Count the lines in the items below that contain the string "kern", treating uppercase and lowercase as different. Reply with the number alone.

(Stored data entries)

=======

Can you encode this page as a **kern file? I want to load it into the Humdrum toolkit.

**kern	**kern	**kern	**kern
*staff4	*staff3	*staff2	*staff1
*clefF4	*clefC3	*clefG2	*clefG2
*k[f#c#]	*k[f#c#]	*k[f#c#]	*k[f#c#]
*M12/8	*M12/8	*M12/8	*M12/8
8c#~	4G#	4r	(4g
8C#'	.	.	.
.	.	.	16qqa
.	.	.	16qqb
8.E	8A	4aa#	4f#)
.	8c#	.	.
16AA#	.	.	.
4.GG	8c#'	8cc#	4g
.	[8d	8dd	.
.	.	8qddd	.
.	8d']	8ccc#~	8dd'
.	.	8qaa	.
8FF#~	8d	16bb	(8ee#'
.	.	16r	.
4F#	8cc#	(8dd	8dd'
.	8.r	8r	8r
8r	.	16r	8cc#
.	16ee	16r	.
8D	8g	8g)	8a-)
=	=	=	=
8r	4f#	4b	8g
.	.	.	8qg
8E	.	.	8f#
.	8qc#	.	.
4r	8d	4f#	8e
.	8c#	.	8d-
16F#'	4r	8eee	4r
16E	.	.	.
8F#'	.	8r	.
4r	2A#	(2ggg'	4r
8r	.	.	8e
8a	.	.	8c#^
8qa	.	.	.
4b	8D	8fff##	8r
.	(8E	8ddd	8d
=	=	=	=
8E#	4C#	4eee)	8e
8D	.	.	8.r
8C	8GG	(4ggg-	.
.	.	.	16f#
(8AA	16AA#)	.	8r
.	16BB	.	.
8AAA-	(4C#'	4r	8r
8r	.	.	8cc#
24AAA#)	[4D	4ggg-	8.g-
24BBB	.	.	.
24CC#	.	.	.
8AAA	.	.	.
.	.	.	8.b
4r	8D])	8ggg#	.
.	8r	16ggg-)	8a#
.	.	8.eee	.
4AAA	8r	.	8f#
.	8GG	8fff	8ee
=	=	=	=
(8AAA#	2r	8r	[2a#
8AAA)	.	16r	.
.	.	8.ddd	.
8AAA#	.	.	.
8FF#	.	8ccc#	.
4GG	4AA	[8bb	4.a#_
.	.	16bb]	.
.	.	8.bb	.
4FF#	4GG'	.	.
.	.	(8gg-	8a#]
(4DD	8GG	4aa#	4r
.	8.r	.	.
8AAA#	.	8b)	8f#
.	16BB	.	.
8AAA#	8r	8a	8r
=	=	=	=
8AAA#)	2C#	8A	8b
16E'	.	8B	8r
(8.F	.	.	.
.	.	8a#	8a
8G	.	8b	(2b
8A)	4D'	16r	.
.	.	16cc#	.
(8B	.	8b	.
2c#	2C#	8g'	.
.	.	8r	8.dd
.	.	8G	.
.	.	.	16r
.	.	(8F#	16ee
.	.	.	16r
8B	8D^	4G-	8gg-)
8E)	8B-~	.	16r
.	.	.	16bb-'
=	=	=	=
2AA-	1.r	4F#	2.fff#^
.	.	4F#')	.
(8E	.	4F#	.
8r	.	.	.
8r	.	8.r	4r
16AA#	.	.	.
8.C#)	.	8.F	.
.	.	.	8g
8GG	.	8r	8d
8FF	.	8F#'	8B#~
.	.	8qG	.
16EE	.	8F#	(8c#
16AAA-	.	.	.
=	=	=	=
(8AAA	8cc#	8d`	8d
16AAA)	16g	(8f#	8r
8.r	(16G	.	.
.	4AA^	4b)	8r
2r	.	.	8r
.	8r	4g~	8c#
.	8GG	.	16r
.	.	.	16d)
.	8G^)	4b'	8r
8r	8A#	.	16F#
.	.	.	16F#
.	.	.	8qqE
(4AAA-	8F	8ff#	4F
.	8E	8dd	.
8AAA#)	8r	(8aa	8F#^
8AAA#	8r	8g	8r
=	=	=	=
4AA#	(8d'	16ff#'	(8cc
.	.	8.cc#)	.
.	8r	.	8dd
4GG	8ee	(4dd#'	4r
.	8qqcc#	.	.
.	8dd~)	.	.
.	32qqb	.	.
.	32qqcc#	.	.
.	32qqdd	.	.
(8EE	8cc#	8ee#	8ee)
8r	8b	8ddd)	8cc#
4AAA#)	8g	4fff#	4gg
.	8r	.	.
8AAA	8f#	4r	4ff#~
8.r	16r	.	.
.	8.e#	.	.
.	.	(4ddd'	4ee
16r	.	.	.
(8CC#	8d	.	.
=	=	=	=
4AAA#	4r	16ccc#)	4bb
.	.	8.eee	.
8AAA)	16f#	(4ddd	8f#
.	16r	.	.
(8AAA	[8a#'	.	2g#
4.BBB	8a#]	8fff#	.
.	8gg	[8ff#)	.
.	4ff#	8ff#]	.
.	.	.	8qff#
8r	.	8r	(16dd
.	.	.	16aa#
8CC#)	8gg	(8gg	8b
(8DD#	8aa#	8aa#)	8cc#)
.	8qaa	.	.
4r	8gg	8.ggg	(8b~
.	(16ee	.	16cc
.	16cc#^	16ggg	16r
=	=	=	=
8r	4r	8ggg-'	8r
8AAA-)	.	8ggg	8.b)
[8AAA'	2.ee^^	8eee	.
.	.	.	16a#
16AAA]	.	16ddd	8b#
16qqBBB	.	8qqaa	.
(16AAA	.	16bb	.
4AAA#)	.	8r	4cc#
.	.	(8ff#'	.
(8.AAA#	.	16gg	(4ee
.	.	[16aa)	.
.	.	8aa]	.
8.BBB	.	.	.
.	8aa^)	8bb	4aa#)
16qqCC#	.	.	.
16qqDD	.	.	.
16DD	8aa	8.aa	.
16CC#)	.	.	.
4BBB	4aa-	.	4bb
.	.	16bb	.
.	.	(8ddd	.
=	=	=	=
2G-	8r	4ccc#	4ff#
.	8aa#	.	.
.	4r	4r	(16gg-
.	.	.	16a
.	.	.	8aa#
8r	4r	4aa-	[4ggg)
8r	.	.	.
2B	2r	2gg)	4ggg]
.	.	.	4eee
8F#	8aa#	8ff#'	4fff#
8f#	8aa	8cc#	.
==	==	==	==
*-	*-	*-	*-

=======

Task answer —
2